PROMPT – In the entries that follow, copy exactly each line from the first through the line with "green round brick A3".

(Coordinate-based change listings)
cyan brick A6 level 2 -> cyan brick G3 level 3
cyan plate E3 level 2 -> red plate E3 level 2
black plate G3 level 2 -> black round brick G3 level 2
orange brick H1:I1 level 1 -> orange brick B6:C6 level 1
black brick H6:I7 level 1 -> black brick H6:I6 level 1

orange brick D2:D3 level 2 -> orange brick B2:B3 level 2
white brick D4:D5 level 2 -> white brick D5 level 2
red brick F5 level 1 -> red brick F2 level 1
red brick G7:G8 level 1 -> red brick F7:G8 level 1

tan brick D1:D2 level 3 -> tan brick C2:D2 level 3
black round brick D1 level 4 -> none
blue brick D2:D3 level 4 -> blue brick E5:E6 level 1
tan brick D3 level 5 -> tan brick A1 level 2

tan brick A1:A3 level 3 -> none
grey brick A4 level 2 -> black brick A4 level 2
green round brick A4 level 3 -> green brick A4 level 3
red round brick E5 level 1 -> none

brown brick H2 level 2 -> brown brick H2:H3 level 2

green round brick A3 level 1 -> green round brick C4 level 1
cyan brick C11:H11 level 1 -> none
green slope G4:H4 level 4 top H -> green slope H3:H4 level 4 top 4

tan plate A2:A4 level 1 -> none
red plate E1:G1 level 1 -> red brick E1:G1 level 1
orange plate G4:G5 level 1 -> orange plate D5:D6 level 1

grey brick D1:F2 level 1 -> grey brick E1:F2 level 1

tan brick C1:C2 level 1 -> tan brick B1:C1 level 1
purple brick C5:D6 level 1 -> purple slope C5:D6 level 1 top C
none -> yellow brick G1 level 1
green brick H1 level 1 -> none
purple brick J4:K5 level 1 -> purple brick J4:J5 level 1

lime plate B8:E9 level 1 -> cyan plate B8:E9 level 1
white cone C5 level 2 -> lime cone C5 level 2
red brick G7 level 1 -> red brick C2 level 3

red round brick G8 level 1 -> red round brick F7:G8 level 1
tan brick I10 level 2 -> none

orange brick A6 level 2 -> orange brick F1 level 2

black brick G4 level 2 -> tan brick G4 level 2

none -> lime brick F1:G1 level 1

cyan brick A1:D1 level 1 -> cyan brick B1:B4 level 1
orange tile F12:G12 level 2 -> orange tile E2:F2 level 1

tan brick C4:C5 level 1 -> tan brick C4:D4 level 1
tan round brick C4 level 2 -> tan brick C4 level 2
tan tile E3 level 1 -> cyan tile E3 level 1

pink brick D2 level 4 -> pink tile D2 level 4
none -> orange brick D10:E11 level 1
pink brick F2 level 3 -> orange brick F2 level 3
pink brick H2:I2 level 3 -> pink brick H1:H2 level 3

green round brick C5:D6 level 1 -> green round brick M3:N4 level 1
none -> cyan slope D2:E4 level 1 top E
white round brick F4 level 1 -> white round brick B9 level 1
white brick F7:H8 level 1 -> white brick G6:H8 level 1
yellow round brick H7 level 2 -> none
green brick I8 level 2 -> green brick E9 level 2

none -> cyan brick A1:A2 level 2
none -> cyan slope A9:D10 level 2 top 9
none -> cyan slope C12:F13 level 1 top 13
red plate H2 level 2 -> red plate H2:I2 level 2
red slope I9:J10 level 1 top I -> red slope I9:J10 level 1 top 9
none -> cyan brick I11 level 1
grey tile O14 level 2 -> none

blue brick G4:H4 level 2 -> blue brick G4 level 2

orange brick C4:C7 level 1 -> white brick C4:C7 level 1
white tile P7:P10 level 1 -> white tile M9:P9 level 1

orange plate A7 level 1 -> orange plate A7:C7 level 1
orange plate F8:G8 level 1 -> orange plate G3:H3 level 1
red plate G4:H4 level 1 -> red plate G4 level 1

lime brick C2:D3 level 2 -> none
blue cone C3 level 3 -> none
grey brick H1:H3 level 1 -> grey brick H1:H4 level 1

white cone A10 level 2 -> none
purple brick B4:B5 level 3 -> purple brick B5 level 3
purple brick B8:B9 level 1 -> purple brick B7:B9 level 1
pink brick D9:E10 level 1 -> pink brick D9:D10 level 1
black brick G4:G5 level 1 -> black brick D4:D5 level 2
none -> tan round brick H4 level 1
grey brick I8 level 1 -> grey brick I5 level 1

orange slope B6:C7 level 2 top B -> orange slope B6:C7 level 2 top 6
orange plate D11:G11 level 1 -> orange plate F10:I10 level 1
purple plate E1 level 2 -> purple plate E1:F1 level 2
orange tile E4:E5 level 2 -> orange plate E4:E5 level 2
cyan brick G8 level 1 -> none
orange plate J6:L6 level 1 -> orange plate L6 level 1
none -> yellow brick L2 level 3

SOLVED PROBLEM –
cyan brick A6 level 2 -> cyan brick G3 level 3
cyan plate E3 level 2 -> red plate E3 level 2
black plate G3 level 2 -> black round brick G3 level 2
orange brick H1:I1 level 1 -> orange brick B6:C6 level 1
black brick H6:I7 level 1 -> black brick H6:I6 level 1

orange brick D2:D3 level 2 -> orange brick B2:B3 level 2
white brick D4:D5 level 2 -> white brick D5 level 2
red brick F5 level 1 -> red brick F2 level 1
red brick G7:G8 level 1 -> red brick F7:G8 level 1

tan brick D1:D2 level 3 -> tan brick C2:D2 level 3
black round brick D1 level 4 -> none
blue brick D2:D3 level 4 -> blue brick E5:E6 level 1
tan brick D3 level 5 -> tan brick A1 level 2

tan brick A1:A3 level 3 -> none
grey brick A4 level 2 -> black brick A4 level 2
green round brick A4 level 3 -> green brick A4 level 3
red round brick E5 level 1 -> none

brown brick H2 level 2 -> brown brick H2:H3 level 2

green round brick A3 level 1 -> green round brick C4 level 1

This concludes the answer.